Start of MATERIAL FOR THIS TASK
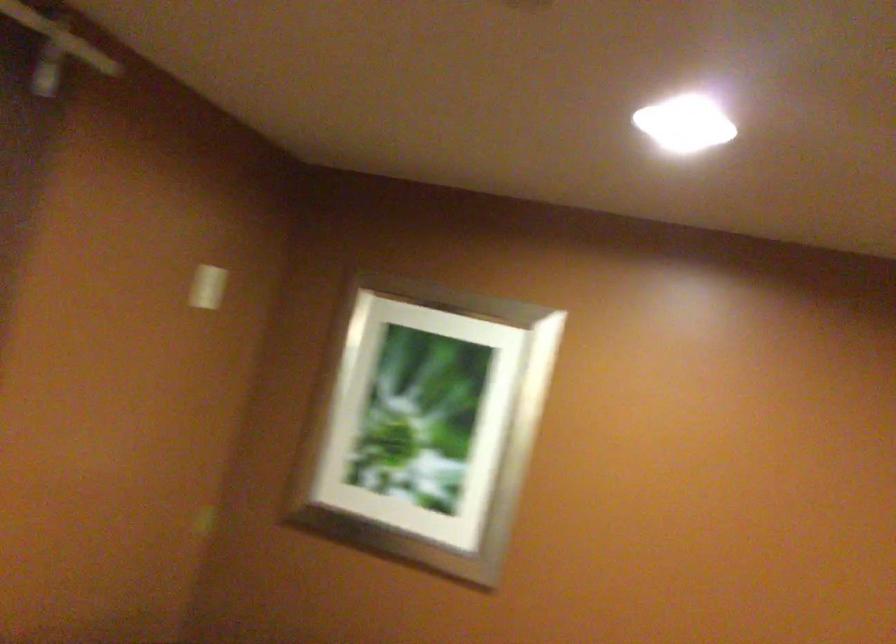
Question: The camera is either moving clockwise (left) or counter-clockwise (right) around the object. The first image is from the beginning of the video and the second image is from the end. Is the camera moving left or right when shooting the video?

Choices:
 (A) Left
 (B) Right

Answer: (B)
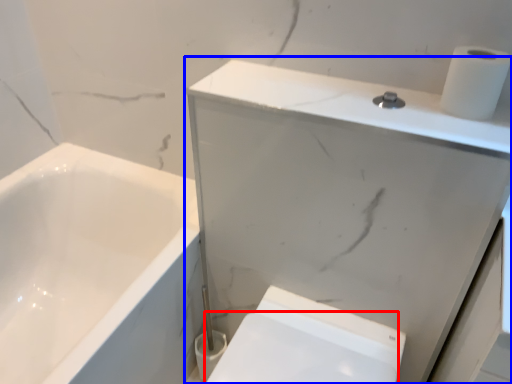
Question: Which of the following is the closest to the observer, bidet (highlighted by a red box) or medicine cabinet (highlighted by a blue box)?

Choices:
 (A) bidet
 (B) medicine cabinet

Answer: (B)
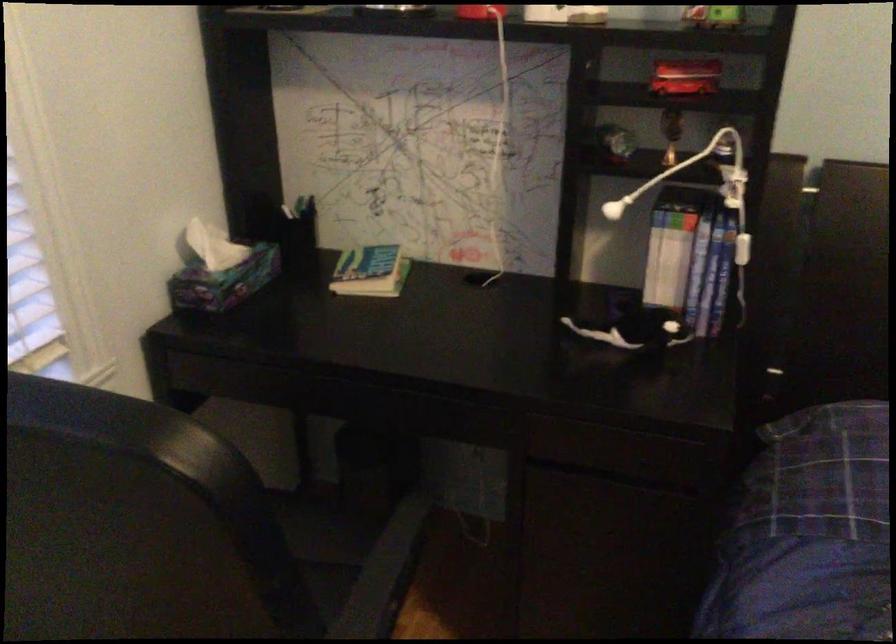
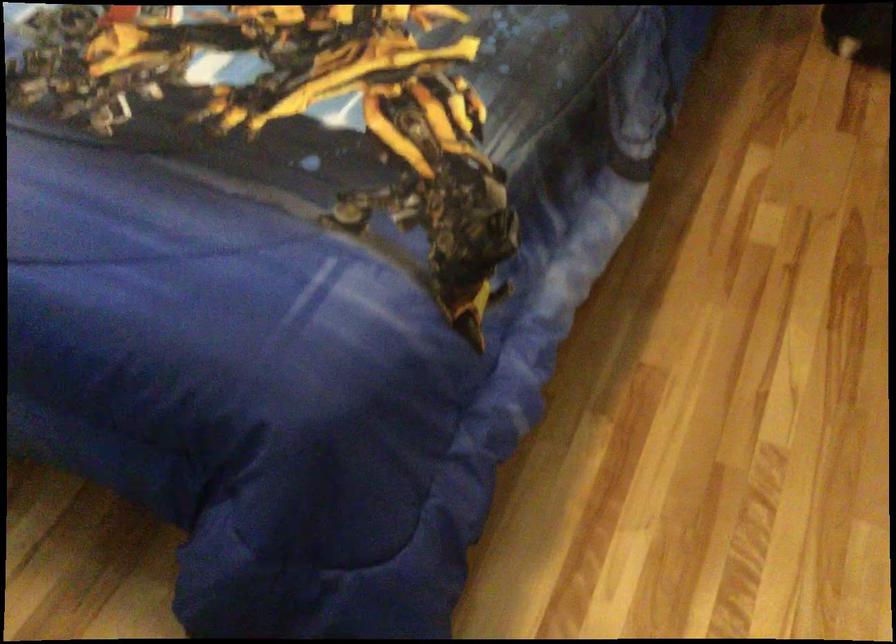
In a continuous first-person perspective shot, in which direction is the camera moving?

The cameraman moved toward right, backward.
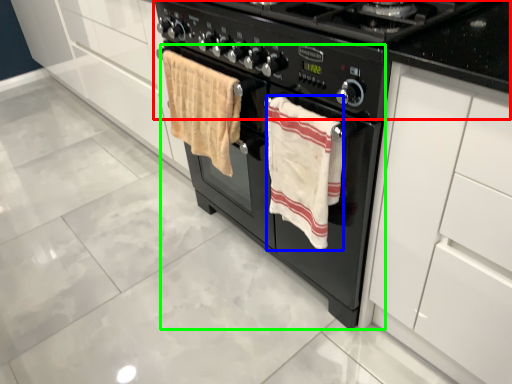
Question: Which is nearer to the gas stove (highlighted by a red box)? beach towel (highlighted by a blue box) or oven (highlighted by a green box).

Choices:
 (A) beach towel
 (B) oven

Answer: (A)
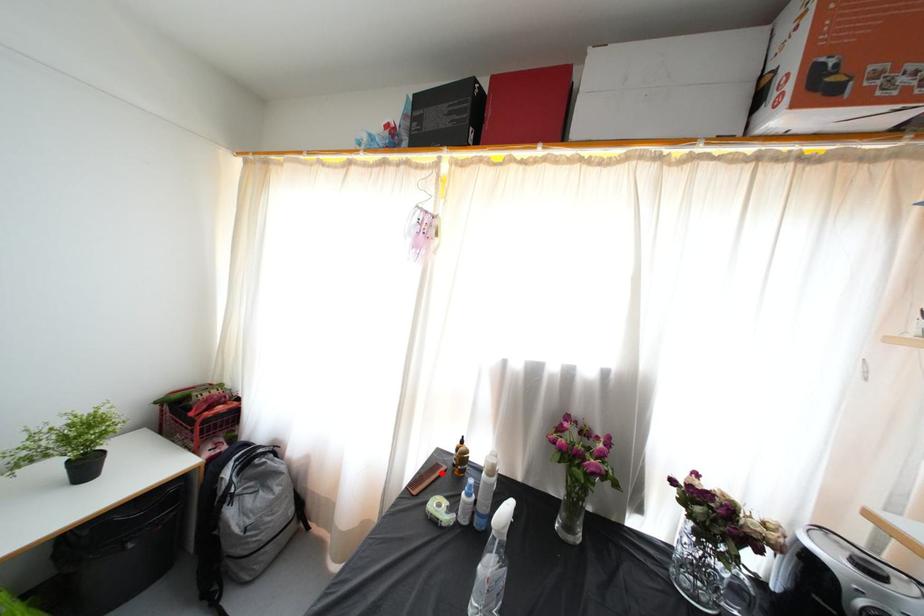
End of MATERIAL FOR THIS TASK
Start of MATERIAL FOR THIS TASK
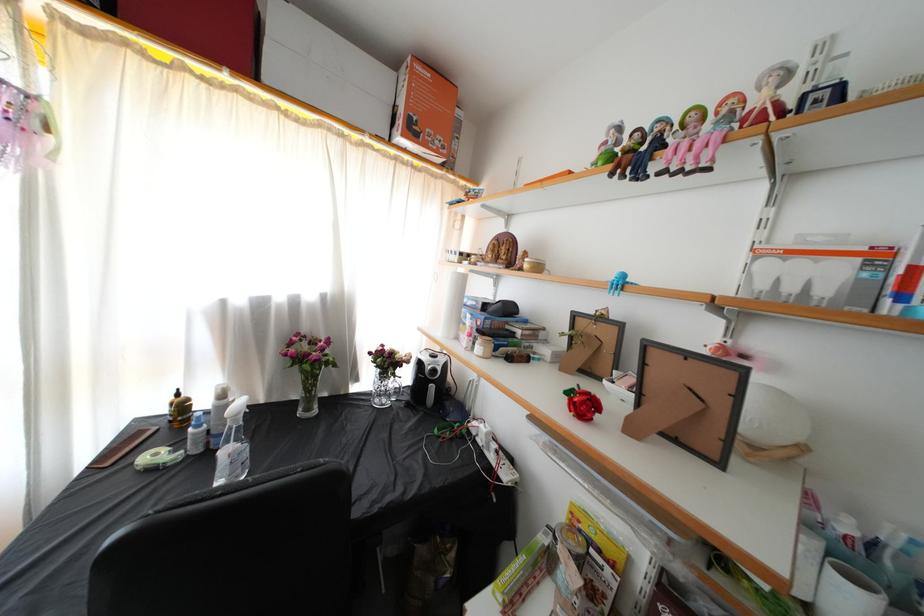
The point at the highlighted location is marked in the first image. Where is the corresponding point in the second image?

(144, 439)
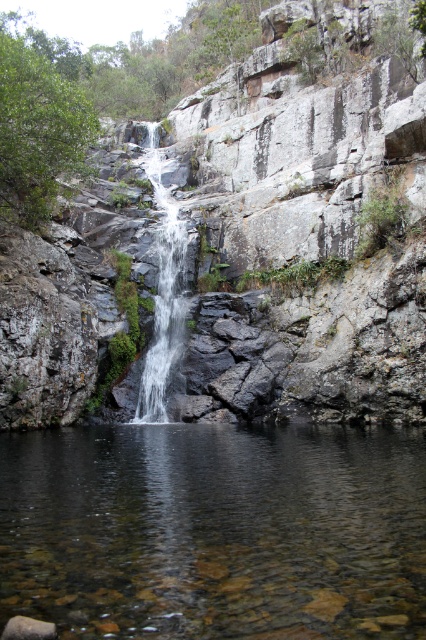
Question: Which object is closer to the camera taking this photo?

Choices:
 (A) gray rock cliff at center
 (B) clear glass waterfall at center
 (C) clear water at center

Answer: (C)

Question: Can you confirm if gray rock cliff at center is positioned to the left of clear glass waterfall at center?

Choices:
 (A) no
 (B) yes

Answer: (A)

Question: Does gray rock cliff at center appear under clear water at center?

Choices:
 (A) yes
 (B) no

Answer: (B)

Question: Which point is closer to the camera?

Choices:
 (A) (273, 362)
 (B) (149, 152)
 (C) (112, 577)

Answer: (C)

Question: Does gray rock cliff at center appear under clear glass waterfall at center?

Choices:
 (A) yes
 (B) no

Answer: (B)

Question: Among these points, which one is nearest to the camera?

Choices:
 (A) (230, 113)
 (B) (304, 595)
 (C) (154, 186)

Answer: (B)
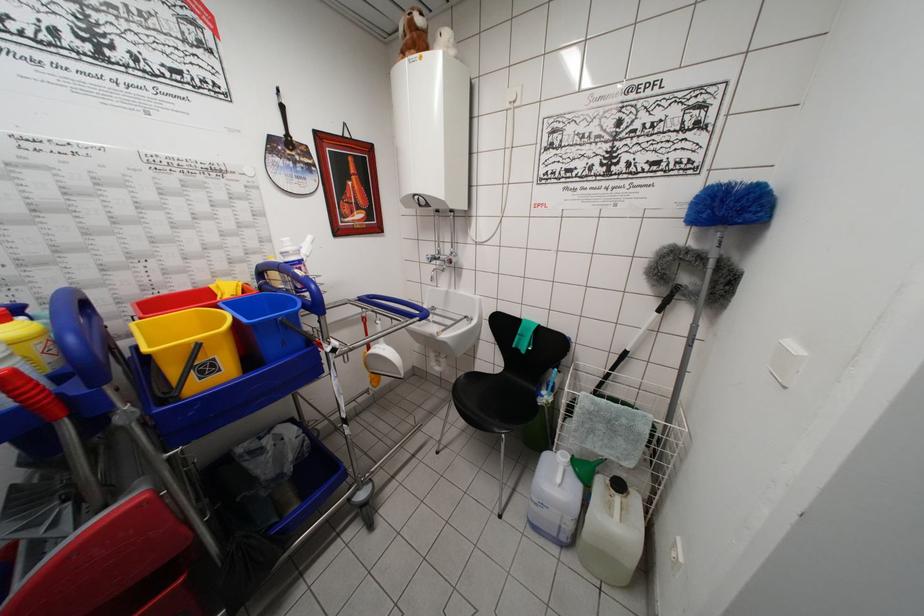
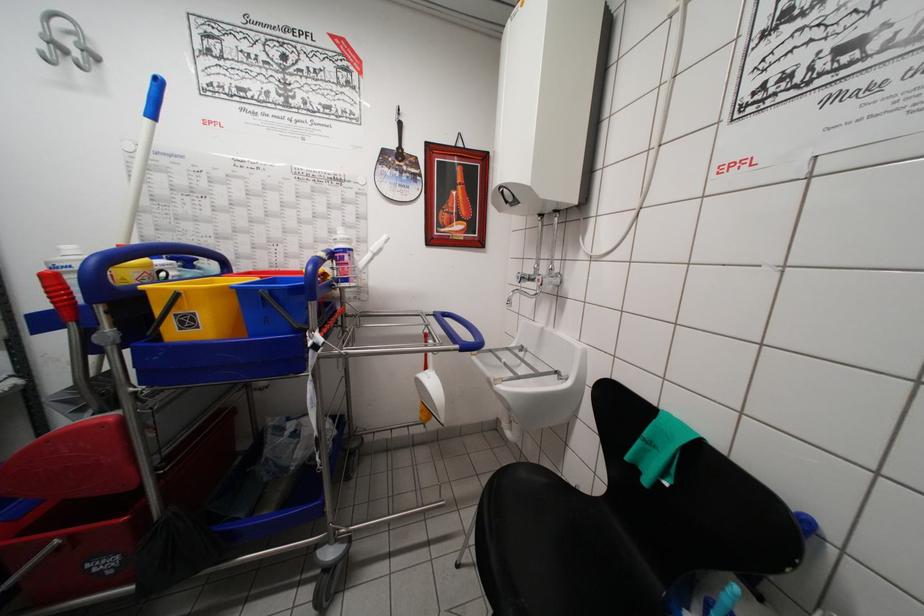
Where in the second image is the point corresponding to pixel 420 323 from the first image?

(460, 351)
End of MATERIAL FOR THIS TASK
YOUR TASK: Report every line of the material above that contains the word "clear".

ANSWER TO THIS TASK:
 (B) clear glass waterfall at center
 (C) clear water at center
Question: Can you confirm if gray rock cliff at center is positioned to the left of clear glass waterfall at center?
Question: Does gray rock cliff at center appear under clear water at center?
Question: Does gray rock cliff at center appear under clear glass waterfall at center?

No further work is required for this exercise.